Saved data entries
-.-.-

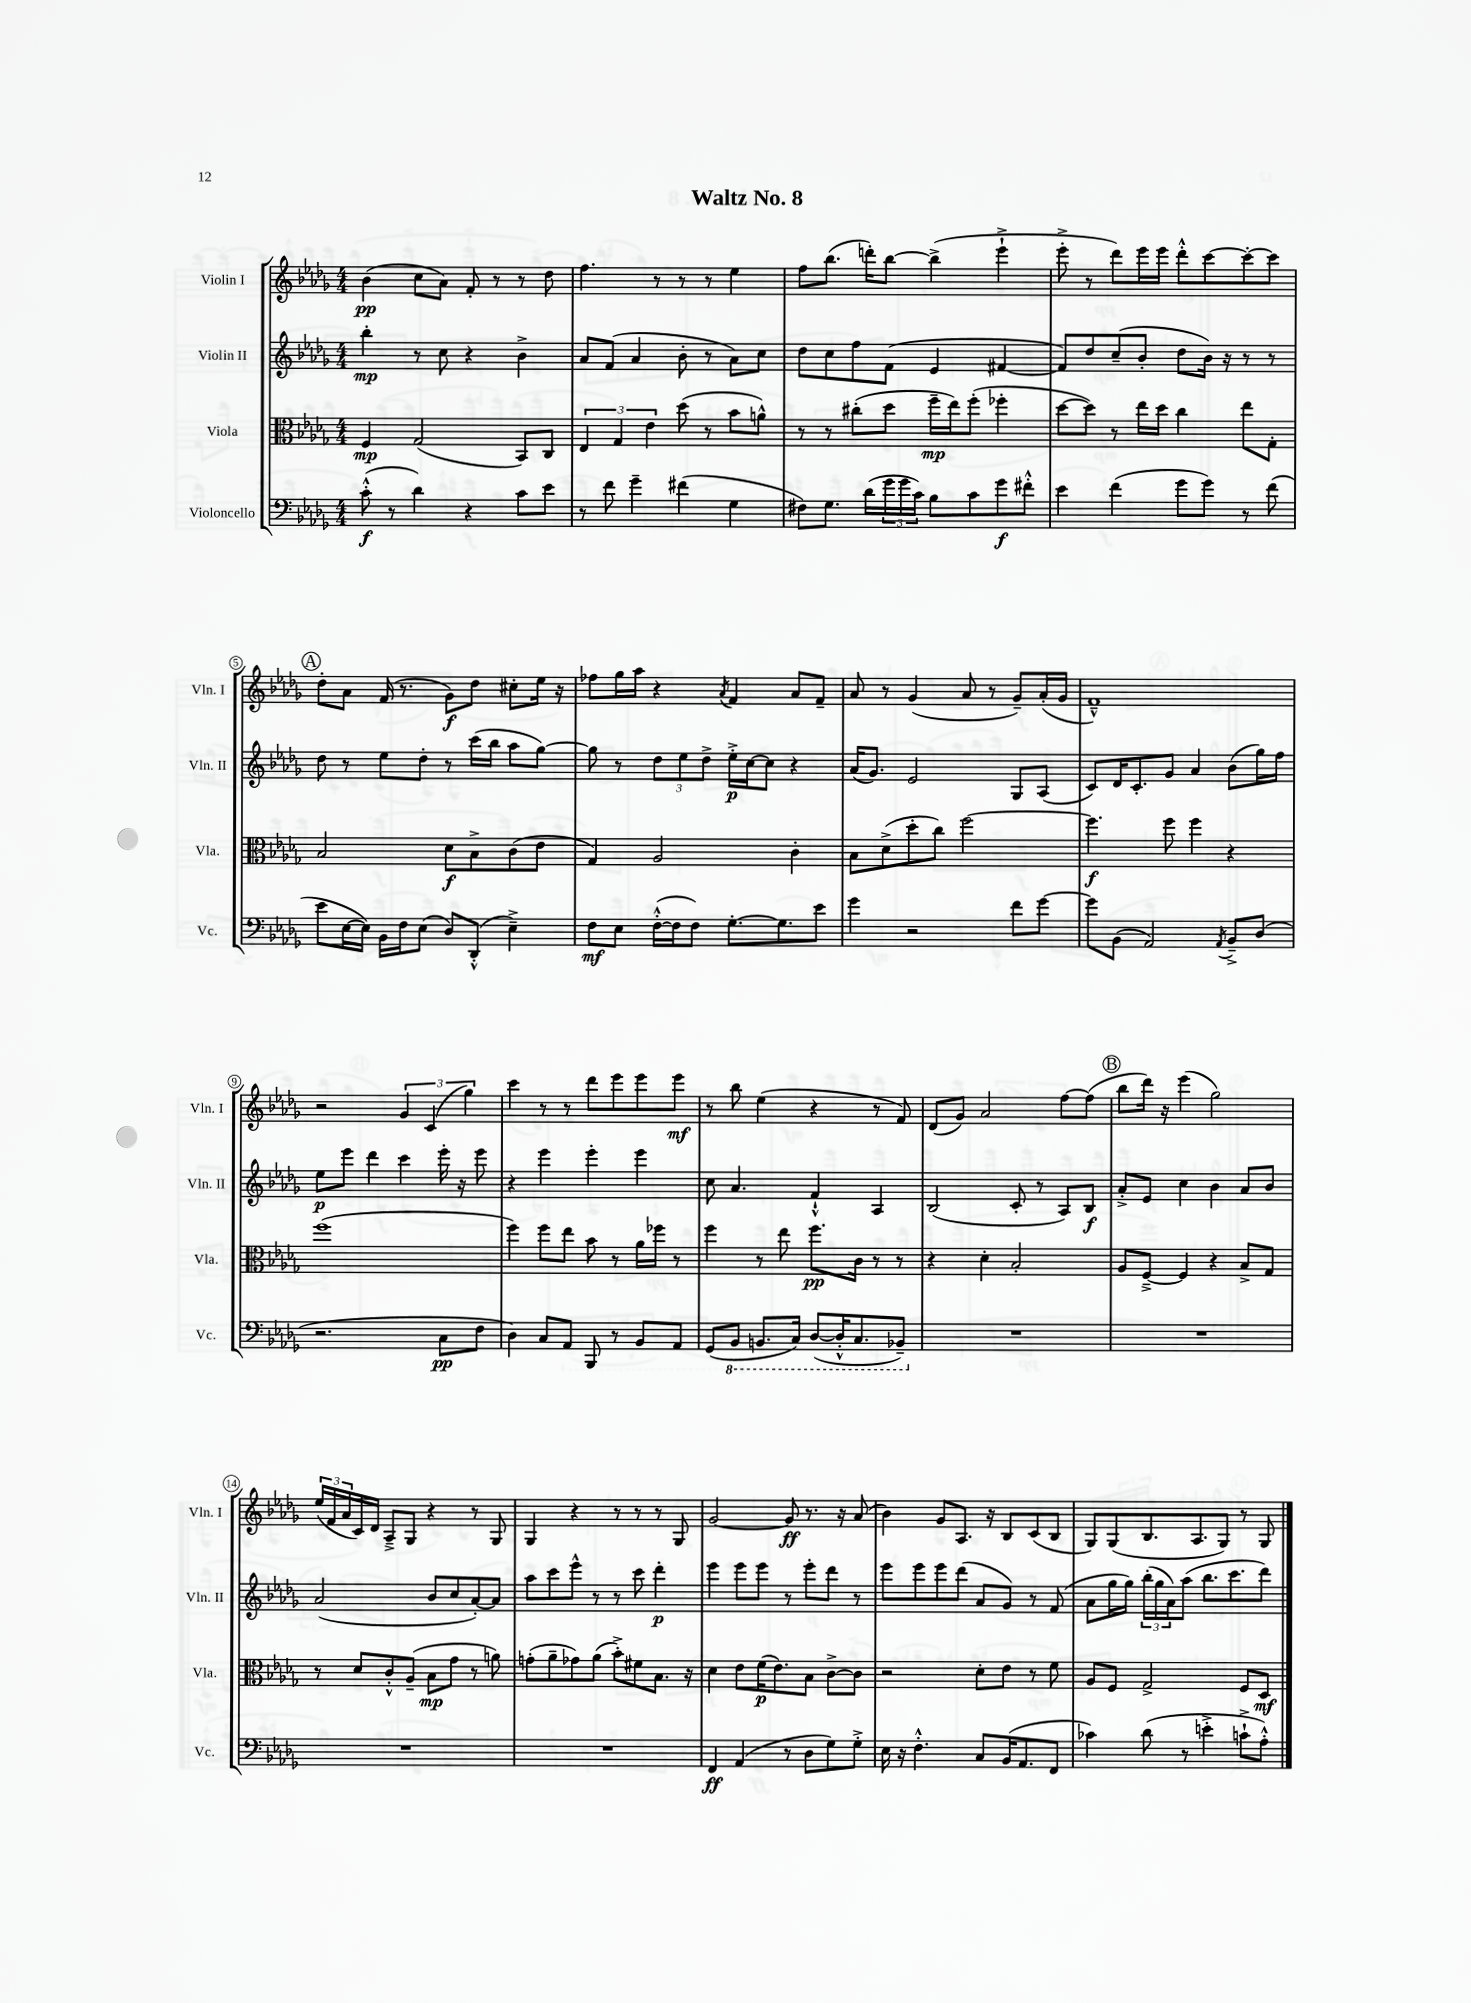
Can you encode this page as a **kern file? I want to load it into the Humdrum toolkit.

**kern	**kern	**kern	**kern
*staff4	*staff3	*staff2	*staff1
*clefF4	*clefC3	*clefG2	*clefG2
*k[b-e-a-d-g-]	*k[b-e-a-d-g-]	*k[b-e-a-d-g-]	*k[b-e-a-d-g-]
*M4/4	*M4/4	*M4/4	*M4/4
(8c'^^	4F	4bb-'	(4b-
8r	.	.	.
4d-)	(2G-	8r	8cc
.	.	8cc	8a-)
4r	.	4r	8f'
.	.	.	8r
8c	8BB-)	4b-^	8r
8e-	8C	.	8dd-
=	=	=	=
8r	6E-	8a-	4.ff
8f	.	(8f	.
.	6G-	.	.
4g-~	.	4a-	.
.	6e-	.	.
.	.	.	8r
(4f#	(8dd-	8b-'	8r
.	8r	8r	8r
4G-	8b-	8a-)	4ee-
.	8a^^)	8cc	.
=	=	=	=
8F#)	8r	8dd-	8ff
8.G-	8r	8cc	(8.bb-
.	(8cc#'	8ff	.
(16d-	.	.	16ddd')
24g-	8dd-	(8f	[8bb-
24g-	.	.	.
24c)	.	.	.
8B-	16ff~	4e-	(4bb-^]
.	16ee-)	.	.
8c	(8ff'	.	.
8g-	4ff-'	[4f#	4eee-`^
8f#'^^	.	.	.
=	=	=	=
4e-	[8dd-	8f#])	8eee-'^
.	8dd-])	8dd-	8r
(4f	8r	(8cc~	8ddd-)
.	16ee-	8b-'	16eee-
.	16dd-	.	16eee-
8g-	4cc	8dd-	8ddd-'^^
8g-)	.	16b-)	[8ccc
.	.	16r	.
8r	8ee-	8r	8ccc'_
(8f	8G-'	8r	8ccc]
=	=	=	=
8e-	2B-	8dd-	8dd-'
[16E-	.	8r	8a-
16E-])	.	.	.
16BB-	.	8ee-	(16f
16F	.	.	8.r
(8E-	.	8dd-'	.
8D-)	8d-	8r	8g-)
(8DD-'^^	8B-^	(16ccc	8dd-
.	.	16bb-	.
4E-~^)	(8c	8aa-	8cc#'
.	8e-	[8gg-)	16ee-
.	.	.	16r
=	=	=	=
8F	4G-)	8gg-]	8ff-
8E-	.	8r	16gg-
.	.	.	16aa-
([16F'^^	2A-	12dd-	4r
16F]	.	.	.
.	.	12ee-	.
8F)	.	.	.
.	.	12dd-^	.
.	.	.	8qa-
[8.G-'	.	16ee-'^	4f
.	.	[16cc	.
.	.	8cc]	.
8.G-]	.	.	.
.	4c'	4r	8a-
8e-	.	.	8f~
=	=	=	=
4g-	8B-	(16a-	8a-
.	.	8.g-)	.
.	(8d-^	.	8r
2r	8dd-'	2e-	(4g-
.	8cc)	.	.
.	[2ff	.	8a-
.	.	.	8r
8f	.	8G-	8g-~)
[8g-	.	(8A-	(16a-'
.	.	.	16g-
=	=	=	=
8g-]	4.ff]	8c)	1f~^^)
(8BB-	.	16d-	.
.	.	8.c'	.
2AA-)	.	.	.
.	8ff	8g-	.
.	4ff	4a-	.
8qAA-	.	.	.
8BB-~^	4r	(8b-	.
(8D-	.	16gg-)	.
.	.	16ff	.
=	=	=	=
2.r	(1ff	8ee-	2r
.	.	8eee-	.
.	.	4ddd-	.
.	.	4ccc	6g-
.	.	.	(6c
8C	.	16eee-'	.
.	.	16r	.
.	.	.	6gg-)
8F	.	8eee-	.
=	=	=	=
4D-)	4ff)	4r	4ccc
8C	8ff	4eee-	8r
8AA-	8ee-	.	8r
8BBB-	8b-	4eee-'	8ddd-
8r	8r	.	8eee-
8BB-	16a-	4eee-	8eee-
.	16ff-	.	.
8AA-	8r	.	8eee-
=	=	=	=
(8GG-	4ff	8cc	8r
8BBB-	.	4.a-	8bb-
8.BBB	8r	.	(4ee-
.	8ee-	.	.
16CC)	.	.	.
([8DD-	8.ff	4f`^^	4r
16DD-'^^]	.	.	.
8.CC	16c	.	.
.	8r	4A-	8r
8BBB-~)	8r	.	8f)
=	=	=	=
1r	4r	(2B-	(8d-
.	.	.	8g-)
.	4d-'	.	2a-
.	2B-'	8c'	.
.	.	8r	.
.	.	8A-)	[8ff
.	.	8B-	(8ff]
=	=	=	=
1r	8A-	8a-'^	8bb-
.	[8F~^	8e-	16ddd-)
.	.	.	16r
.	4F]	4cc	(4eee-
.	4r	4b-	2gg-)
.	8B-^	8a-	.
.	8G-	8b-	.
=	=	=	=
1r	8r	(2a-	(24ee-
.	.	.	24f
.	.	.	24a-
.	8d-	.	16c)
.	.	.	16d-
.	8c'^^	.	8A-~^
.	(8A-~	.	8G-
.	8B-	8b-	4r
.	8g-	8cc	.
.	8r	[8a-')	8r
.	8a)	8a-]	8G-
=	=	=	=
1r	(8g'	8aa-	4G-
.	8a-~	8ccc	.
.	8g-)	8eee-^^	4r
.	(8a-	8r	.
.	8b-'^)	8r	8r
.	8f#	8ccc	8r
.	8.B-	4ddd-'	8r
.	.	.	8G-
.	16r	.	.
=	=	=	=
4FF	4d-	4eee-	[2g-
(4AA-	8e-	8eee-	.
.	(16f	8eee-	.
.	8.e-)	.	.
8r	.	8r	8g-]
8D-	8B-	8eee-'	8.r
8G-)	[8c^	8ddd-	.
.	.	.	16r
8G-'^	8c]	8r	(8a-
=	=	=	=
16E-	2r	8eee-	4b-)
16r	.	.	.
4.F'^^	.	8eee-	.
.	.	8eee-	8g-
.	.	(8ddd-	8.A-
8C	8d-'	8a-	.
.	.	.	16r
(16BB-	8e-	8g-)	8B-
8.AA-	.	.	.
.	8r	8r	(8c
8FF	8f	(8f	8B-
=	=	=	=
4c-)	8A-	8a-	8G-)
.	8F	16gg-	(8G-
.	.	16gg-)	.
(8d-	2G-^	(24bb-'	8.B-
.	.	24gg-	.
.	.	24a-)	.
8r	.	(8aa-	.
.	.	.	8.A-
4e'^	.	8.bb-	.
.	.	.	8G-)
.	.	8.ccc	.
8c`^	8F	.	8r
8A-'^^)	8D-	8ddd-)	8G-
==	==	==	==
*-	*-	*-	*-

-.-.-

Your task:
List each line from the data above that includes the string "kern".

Response:
Can you encode this page as a **kern file? I want to load it into the Humdrum toolkit.
**kern	**kern	**kern	**kern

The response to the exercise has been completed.